Below is a block of entries, which should be copied verbatim apart from the pictures.

(Data for processing)
□ □ □

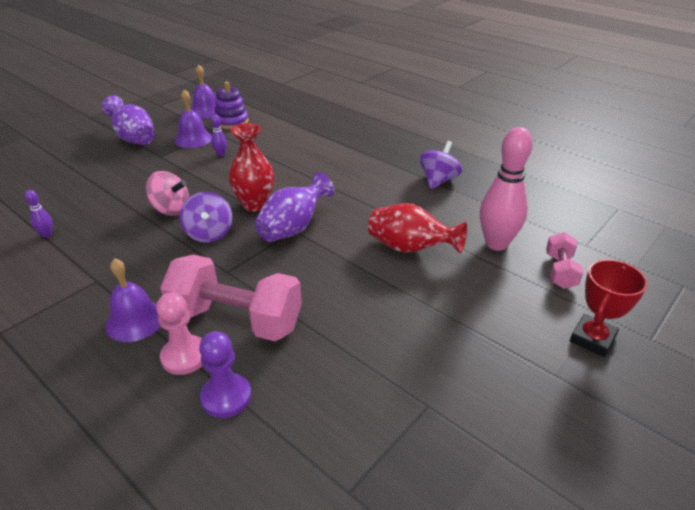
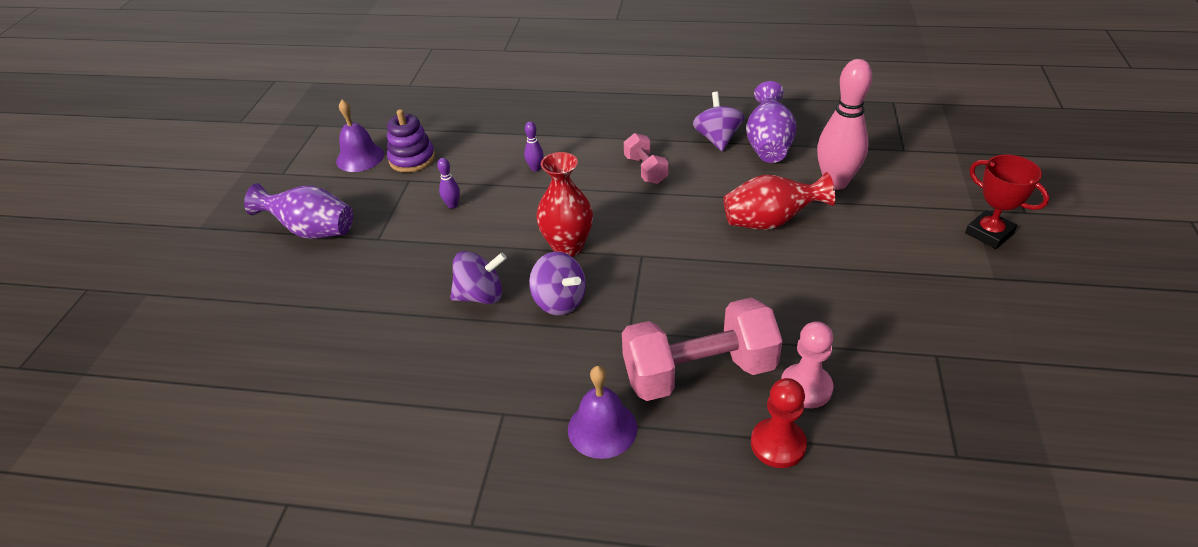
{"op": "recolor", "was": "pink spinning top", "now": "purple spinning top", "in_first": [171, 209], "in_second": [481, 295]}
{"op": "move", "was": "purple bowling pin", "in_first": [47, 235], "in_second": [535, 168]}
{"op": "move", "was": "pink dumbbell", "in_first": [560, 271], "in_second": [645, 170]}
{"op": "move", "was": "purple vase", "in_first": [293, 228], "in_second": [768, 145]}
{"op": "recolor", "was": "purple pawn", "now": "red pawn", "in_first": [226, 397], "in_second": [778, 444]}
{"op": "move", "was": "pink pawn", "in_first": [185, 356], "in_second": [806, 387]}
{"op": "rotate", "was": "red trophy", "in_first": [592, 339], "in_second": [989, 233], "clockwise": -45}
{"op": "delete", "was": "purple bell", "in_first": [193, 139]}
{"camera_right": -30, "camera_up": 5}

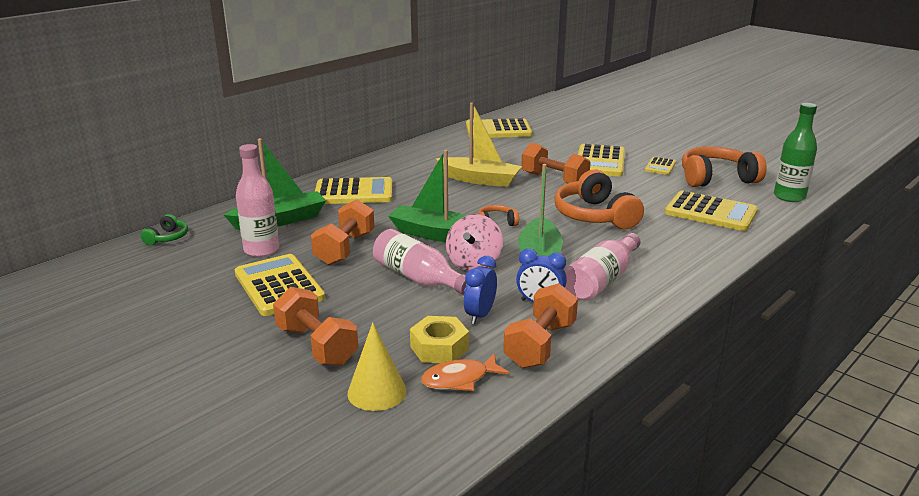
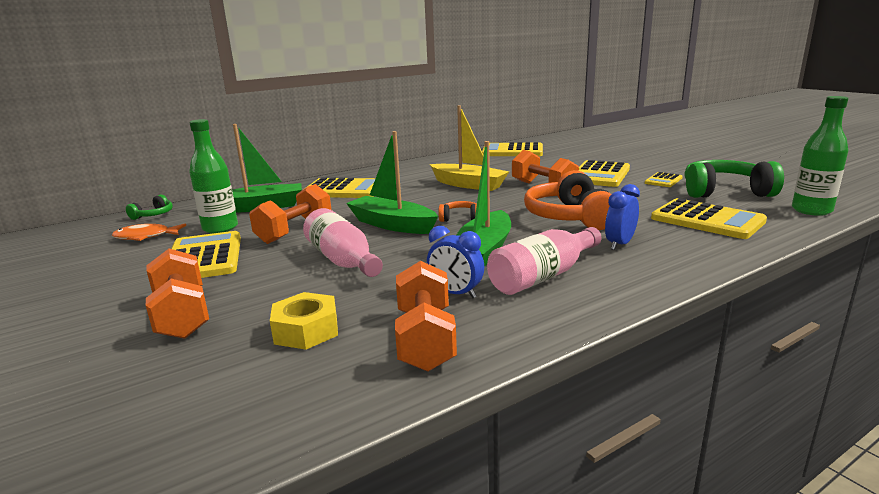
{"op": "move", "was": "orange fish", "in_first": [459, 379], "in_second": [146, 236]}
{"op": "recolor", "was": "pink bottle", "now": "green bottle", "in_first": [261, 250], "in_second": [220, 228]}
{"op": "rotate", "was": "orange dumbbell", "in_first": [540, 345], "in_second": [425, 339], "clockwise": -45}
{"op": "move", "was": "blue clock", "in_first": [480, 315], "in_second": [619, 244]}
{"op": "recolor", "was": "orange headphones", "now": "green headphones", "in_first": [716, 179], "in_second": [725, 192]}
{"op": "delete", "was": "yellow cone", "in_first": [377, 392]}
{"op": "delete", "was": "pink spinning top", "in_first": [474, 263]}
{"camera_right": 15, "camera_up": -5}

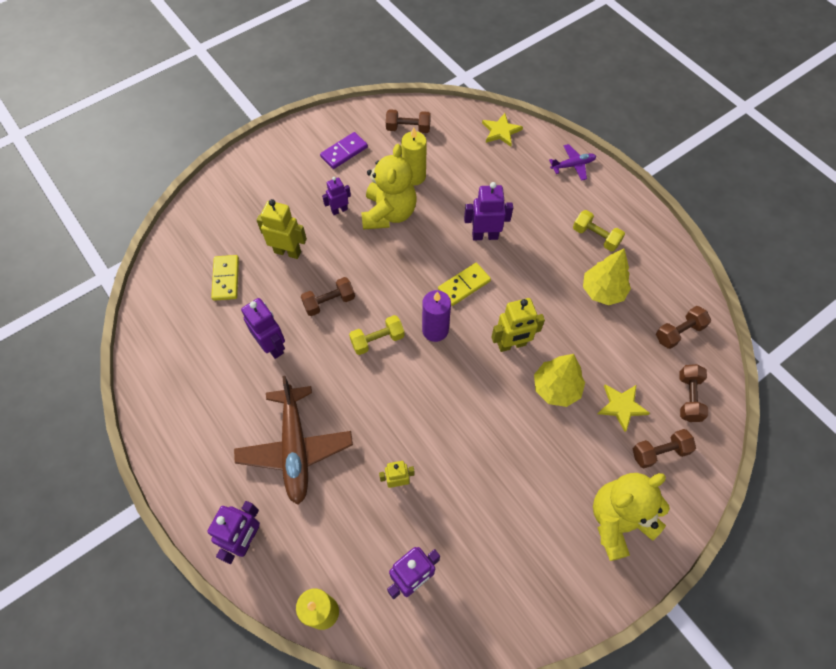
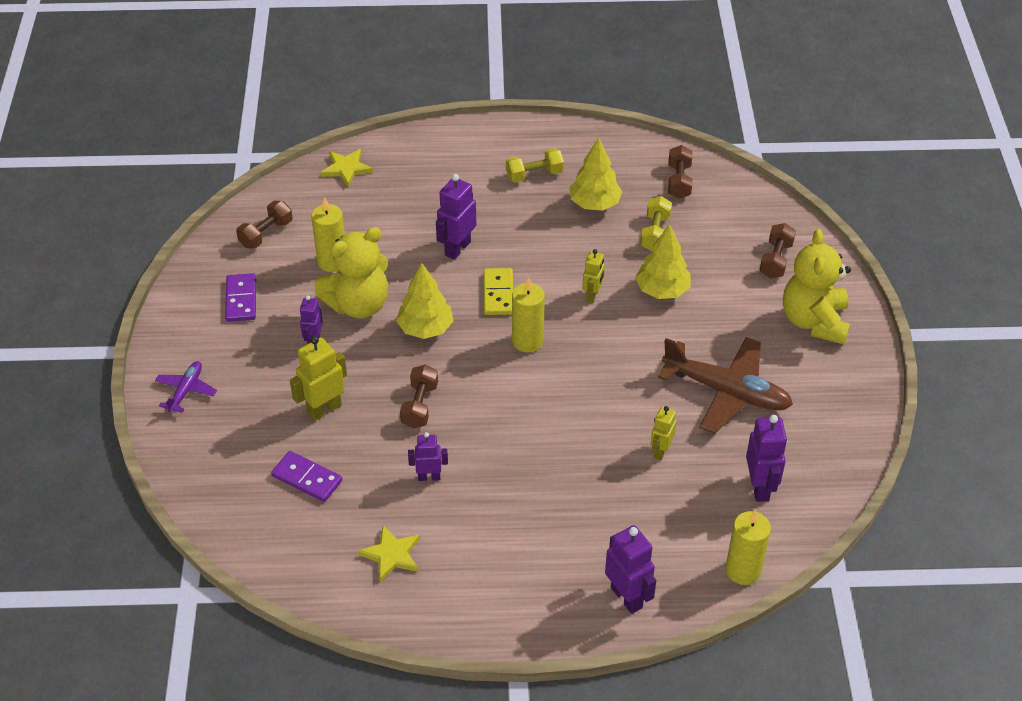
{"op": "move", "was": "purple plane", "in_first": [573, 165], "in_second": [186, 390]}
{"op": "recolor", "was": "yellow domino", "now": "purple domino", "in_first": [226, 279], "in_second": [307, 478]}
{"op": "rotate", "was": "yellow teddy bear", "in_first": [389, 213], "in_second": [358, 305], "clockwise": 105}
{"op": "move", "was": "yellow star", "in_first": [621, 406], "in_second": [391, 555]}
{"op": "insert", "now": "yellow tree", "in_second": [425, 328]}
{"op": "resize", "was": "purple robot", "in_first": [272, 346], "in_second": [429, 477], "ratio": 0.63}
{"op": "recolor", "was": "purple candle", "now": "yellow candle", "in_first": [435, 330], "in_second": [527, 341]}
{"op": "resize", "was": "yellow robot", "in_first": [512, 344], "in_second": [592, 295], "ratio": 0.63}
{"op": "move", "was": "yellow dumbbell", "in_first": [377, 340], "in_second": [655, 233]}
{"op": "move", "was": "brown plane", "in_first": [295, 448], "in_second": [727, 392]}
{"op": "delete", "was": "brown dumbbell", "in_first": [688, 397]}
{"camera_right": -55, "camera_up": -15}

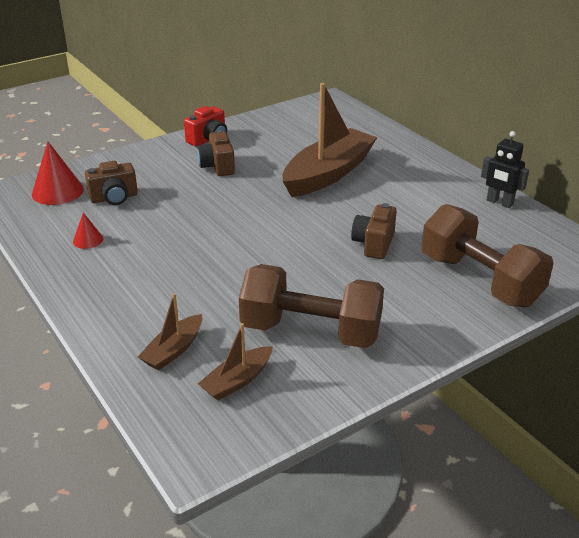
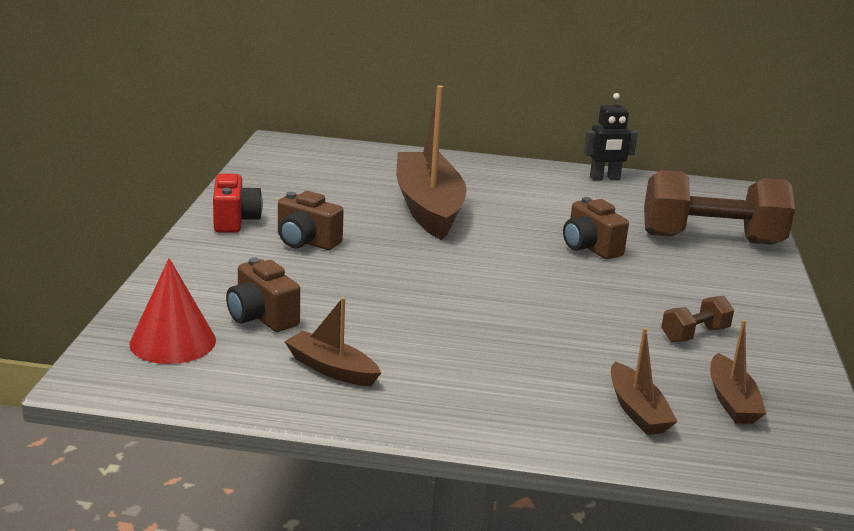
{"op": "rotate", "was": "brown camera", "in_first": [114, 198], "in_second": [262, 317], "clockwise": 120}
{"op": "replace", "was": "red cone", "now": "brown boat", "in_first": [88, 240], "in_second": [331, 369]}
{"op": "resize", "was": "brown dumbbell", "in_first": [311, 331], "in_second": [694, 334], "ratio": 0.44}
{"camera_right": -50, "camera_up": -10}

□ □ □

(Solution to this exercise)
{"op": "recolor", "was": "pink spinning top", "now": "purple spinning top", "in_first": [171, 209], "in_second": [481, 295]}
{"op": "move", "was": "purple bowling pin", "in_first": [47, 235], "in_second": [535, 168]}
{"op": "move", "was": "pink dumbbell", "in_first": [560, 271], "in_second": [645, 170]}
{"op": "move", "was": "purple vase", "in_first": [293, 228], "in_second": [768, 145]}
{"op": "recolor", "was": "purple pawn", "now": "red pawn", "in_first": [226, 397], "in_second": [778, 444]}
{"op": "move", "was": "pink pawn", "in_first": [185, 356], "in_second": [806, 387]}
{"op": "rotate", "was": "red trophy", "in_first": [592, 339], "in_second": [989, 233], "clockwise": -45}
{"op": "delete", "was": "purple bell", "in_first": [193, 139]}
{"camera_right": -30, "camera_up": 5}

{"op": "move", "was": "orange fish", "in_first": [459, 379], "in_second": [146, 236]}
{"op": "recolor", "was": "pink bottle", "now": "green bottle", "in_first": [261, 250], "in_second": [220, 228]}
{"op": "rotate", "was": "orange dumbbell", "in_first": [540, 345], "in_second": [425, 339], "clockwise": -45}
{"op": "move", "was": "blue clock", "in_first": [480, 315], "in_second": [619, 244]}
{"op": "recolor", "was": "orange headphones", "now": "green headphones", "in_first": [716, 179], "in_second": [725, 192]}
{"op": "delete", "was": "yellow cone", "in_first": [377, 392]}
{"op": "delete", "was": "pink spinning top", "in_first": [474, 263]}
{"camera_right": 15, "camera_up": -5}

{"op": "move", "was": "purple plane", "in_first": [573, 165], "in_second": [186, 390]}
{"op": "recolor", "was": "yellow domino", "now": "purple domino", "in_first": [226, 279], "in_second": [307, 478]}
{"op": "rotate", "was": "yellow teddy bear", "in_first": [389, 213], "in_second": [358, 305], "clockwise": 105}
{"op": "move", "was": "yellow star", "in_first": [621, 406], "in_second": [391, 555]}
{"op": "insert", "now": "yellow tree", "in_second": [425, 328]}
{"op": "resize", "was": "purple robot", "in_first": [272, 346], "in_second": [429, 477], "ratio": 0.63}
{"op": "recolor", "was": "purple candle", "now": "yellow candle", "in_first": [435, 330], "in_second": [527, 341]}
{"op": "resize", "was": "yellow robot", "in_first": [512, 344], "in_second": [592, 295], "ratio": 0.63}
{"op": "move", "was": "yellow dumbbell", "in_first": [377, 340], "in_second": [655, 233]}
{"op": "move", "was": "brown plane", "in_first": [295, 448], "in_second": [727, 392]}
{"op": "delete", "was": "brown dumbbell", "in_first": [688, 397]}
{"camera_right": -55, "camera_up": -15}

{"op": "rotate", "was": "brown camera", "in_first": [114, 198], "in_second": [262, 317], "clockwise": 120}
{"op": "replace", "was": "red cone", "now": "brown boat", "in_first": [88, 240], "in_second": [331, 369]}
{"op": "resize", "was": "brown dumbbell", "in_first": [311, 331], "in_second": [694, 334], "ratio": 0.44}
{"camera_right": -50, "camera_up": -10}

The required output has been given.